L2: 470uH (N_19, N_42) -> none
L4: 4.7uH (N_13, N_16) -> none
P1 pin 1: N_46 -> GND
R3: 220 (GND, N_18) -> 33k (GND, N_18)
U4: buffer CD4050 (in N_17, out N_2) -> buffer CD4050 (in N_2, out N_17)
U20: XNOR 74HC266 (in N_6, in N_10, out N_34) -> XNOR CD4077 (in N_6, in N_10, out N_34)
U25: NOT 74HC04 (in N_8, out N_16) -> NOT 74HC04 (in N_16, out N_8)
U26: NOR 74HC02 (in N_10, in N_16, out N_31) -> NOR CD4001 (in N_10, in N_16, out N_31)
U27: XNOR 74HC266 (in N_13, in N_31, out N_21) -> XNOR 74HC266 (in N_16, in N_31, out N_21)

[WHAT IS EXPECTED]: Using the data above, reproduce exactly the lines from the line that contains "U20: XNOR 74HC266" through the line that contains "U26: NOR 74HC02", including both.

[THE COMPLETED TASK]:
U20: XNOR 74HC266 (in N_6, in N_10, out N_34) -> XNOR CD4077 (in N_6, in N_10, out N_34)
U25: NOT 74HC04 (in N_8, out N_16) -> NOT 74HC04 (in N_16, out N_8)
U26: NOR 74HC02 (in N_10, in N_16, out N_31) -> NOR CD4001 (in N_10, in N_16, out N_31)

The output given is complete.